Count the lines in the records that contain the string "mark", and reply with only that number.

# Given entries
..............................

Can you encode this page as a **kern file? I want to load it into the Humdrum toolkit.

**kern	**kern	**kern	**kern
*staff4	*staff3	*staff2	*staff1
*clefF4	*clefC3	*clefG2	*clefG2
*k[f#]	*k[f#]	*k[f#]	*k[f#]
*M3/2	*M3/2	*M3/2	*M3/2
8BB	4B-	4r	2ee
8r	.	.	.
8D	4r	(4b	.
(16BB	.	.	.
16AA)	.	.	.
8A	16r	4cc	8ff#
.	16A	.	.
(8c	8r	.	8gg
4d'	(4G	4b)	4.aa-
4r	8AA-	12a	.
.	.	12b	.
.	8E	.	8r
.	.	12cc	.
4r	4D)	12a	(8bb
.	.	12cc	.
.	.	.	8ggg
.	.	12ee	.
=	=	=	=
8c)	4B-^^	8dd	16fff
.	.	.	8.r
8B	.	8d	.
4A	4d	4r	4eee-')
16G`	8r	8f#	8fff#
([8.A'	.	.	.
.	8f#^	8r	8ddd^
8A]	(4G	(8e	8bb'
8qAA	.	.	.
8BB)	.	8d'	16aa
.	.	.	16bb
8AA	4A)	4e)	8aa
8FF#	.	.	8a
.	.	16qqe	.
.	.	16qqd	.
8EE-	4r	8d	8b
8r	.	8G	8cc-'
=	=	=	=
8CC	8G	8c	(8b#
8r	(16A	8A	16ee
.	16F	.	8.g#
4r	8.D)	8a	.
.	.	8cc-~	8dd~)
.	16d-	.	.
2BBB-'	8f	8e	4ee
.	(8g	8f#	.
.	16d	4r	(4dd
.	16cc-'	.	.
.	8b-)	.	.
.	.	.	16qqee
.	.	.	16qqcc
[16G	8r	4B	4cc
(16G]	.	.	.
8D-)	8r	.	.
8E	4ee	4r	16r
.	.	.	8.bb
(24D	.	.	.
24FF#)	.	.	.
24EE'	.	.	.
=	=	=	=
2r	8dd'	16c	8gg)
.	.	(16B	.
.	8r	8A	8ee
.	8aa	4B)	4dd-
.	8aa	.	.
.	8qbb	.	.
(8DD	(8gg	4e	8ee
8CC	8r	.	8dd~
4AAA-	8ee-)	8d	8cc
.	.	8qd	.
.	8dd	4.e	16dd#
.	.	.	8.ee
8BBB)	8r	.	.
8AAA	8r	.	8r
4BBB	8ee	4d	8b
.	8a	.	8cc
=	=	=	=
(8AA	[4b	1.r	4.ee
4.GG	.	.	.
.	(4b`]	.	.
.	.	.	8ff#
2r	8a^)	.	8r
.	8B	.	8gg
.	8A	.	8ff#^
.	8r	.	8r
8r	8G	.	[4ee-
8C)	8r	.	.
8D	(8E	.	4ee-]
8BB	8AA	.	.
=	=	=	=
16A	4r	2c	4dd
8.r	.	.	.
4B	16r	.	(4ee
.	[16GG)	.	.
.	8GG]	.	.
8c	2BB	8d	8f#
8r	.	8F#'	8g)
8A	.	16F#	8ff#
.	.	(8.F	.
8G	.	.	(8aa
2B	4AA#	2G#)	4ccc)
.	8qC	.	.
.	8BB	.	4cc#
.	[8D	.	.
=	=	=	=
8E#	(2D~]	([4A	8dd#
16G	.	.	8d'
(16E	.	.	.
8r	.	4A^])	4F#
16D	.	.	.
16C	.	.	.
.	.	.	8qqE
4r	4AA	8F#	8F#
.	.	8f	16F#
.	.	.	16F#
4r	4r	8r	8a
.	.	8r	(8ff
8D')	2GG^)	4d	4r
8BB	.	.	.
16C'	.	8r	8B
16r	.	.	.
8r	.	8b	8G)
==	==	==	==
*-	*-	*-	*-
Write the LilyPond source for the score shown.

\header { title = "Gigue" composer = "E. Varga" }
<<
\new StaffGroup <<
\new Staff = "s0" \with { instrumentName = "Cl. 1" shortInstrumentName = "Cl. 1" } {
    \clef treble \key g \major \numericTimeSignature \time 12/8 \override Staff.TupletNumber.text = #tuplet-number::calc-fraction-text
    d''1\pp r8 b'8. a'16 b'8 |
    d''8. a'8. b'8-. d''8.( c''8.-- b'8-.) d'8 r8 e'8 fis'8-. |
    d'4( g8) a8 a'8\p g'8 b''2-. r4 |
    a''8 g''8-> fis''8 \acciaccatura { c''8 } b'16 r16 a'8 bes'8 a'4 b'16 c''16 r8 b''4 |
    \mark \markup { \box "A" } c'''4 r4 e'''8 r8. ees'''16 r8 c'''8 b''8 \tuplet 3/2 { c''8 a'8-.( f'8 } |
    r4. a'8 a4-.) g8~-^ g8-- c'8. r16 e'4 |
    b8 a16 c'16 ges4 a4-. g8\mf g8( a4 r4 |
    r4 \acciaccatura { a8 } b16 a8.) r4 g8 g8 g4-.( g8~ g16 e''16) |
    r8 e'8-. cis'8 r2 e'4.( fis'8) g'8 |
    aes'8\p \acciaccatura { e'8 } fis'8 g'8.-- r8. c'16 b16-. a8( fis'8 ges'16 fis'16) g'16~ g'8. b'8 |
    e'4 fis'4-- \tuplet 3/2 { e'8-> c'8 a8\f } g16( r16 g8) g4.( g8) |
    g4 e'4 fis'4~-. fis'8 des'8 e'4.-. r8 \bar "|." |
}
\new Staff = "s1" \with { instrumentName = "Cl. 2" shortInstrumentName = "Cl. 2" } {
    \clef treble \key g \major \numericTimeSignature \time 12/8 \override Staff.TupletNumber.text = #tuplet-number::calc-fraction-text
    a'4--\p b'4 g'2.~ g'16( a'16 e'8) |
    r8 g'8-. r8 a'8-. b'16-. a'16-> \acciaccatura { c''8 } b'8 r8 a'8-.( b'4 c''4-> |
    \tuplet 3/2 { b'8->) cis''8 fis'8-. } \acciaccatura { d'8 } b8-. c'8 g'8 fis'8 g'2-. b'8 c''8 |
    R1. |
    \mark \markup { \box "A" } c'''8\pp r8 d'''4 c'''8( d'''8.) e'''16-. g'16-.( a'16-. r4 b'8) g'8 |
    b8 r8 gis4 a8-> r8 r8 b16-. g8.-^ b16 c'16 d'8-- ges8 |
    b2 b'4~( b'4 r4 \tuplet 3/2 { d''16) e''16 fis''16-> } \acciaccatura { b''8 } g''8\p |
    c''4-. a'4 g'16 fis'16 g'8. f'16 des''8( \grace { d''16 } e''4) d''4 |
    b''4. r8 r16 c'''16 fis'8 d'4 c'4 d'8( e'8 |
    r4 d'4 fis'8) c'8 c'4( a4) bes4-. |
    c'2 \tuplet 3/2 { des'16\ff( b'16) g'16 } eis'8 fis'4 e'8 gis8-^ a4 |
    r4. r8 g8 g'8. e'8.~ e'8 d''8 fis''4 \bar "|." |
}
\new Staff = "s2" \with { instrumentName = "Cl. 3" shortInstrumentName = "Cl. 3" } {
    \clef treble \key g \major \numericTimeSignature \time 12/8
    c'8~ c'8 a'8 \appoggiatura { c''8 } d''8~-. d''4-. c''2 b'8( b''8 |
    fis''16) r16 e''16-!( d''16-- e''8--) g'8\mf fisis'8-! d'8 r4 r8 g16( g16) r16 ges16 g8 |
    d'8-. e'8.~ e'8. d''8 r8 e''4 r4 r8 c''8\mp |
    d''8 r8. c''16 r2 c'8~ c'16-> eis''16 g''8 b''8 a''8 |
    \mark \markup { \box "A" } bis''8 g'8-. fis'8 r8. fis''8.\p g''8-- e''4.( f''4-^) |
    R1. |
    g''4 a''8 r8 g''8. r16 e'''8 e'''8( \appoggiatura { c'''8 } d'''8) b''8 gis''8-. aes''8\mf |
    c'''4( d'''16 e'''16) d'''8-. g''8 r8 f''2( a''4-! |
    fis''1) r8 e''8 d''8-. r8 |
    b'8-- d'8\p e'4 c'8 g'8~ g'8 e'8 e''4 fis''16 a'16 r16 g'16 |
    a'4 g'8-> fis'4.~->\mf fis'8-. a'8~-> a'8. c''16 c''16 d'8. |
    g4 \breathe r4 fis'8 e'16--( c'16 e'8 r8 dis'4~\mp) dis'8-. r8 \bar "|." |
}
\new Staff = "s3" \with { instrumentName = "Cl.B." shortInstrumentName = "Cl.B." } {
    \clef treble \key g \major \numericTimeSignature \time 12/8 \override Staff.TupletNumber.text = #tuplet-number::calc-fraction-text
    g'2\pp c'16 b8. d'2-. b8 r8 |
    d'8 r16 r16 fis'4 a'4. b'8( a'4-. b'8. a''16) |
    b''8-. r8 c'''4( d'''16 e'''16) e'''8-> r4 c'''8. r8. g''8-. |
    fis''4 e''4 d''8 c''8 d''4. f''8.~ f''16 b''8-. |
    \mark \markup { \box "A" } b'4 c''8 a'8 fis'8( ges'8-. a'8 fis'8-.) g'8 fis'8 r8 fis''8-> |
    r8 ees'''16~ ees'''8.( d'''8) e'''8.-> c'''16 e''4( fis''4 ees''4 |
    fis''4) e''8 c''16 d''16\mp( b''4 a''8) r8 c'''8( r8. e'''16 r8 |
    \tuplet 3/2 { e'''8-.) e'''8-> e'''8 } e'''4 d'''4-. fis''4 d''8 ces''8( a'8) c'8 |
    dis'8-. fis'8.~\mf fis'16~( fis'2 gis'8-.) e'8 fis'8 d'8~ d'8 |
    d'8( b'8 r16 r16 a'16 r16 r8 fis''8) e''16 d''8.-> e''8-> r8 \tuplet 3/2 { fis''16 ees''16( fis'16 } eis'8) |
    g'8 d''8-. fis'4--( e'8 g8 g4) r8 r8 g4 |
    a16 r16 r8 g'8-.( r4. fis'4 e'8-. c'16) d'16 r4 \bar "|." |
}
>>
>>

..............................

# Written reply
4